Do this -> Lay out every line in the records below as a JSON list of strings, one string per line, leaving out any blank lines.

Stored records
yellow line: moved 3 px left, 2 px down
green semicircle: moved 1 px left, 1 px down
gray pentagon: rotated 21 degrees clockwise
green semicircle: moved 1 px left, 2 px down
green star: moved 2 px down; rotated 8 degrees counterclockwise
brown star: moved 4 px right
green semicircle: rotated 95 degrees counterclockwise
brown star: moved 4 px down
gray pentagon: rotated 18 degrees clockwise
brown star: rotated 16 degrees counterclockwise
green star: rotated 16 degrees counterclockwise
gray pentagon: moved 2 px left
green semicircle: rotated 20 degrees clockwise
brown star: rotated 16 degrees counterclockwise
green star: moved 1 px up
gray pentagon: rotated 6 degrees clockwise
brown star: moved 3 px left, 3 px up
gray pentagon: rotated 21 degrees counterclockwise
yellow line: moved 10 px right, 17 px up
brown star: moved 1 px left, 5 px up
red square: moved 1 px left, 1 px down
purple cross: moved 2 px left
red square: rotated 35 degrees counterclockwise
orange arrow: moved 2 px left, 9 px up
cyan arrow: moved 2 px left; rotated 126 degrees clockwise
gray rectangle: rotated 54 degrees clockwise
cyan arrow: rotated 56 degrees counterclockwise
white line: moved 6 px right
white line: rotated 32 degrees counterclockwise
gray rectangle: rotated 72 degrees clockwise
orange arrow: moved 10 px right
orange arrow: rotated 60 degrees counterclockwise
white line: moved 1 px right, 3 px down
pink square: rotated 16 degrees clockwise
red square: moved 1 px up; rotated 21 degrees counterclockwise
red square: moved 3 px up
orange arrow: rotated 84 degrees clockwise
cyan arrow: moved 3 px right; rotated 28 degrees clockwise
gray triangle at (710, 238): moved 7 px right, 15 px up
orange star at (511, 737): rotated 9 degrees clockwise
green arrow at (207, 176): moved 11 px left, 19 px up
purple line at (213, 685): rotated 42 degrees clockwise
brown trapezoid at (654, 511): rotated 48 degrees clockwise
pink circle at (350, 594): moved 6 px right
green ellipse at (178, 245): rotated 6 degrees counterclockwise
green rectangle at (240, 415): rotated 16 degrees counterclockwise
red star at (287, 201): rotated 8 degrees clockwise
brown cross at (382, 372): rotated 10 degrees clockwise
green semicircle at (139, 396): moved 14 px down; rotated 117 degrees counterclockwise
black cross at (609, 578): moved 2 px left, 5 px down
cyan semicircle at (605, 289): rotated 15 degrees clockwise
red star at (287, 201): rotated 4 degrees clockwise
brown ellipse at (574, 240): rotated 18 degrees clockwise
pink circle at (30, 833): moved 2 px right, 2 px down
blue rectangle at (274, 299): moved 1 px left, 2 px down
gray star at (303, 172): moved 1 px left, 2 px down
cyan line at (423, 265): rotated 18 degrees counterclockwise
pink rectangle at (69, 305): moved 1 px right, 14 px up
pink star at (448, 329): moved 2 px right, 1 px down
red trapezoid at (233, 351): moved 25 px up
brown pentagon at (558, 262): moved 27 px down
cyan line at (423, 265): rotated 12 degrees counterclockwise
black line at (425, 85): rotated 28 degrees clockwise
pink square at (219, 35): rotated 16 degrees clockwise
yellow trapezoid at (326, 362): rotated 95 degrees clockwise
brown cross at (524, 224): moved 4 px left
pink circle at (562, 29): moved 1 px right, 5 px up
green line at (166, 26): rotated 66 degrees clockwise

Complete answer ->
[
  "yellow line: moved 3 px left, 2 px down",
  "green semicircle: moved 1 px left, 1 px down",
  "gray pentagon: rotated 21 degrees clockwise",
  "green semicircle: moved 1 px left, 2 px down",
  "green star: moved 2 px down; rotated 8 degrees counterclockwise",
  "brown star: moved 4 px right",
  "green semicircle: rotated 95 degrees counterclockwise",
  "brown star: moved 4 px down",
  "gray pentagon: rotated 18 degrees clockwise",
  "brown star: rotated 16 degrees counterclockwise",
  "green star: rotated 16 degrees counterclockwise",
  "gray pentagon: moved 2 px left",
  "green semicircle: rotated 20 degrees clockwise",
  "brown star: rotated 16 degrees counterclockwise",
  "green star: moved 1 px up",
  "gray pentagon: rotated 6 degrees clockwise",
  "brown star: moved 3 px left, 3 px up",
  "gray pentagon: rotated 21 degrees counterclockwise",
  "yellow line: moved 10 px right, 17 px up",
  "brown star: moved 1 px left, 5 px up",
  "red square: moved 1 px left, 1 px down",
  "purple cross: moved 2 px left",
  "red square: rotated 35 degrees counterclockwise",
  "orange arrow: moved 2 px left, 9 px up",
  "cyan arrow: moved 2 px left; rotated 126 degrees clockwise",
  "gray rectangle: rotated 54 degrees clockwise",
  "cyan arrow: rotated 56 degrees counterclockwise",
  "white line: moved 6 px right",
  "white line: rotated 32 degrees counterclockwise",
  "gray rectangle: rotated 72 degrees clockwise",
  "orange arrow: moved 10 px right",
  "orange arrow: rotated 60 degrees counterclockwise",
  "white line: moved 1 px right, 3 px down",
  "pink square: rotated 16 degrees clockwise",
  "red square: moved 1 px up; rotated 21 degrees counterclockwise",
  "red square: moved 3 px up",
  "orange arrow: rotated 84 degrees clockwise",
  "cyan arrow: moved 3 px right; rotated 28 degrees clockwise",
  "gray triangle at (710, 238): moved 7 px right, 15 px up",
  "orange star at (511, 737): rotated 9 degrees clockwise",
  "green arrow at (207, 176): moved 11 px left, 19 px up",
  "purple line at (213, 685): rotated 42 degrees clockwise",
  "brown trapezoid at (654, 511): rotated 48 degrees clockwise",
  "pink circle at (350, 594): moved 6 px right",
  "green ellipse at (178, 245): rotated 6 degrees counterclockwise",
  "green rectangle at (240, 415): rotated 16 degrees counterclockwise",
  "red star at (287, 201): rotated 8 degrees clockwise",
  "brown cross at (382, 372): rotated 10 degrees clockwise",
  "green semicircle at (139, 396): moved 14 px down; rotated 117 degrees counterclockwise",
  "black cross at (609, 578): moved 2 px left, 5 px down",
  "cyan semicircle at (605, 289): rotated 15 degrees clockwise",
  "red star at (287, 201): rotated 4 degrees clockwise",
  "brown ellipse at (574, 240): rotated 18 degrees clockwise",
  "pink circle at (30, 833): moved 2 px right, 2 px down",
  "blue rectangle at (274, 299): moved 1 px left, 2 px down",
  "gray star at (303, 172): moved 1 px left, 2 px down",
  "cyan line at (423, 265): rotated 18 degrees counterclockwise",
  "pink rectangle at (69, 305): moved 1 px right, 14 px up",
  "pink star at (448, 329): moved 2 px right, 1 px down",
  "red trapezoid at (233, 351): moved 25 px up",
  "brown pentagon at (558, 262): moved 27 px down",
  "cyan line at (423, 265): rotated 12 degrees counterclockwise",
  "black line at (425, 85): rotated 28 degrees clockwise",
  "pink square at (219, 35): rotated 16 degrees clockwise",
  "yellow trapezoid at (326, 362): rotated 95 degrees clockwise",
  "brown cross at (524, 224): moved 4 px left",
  "pink circle at (562, 29): moved 1 px right, 5 px up",
  "green line at (166, 26): rotated 66 degrees clockwise"
]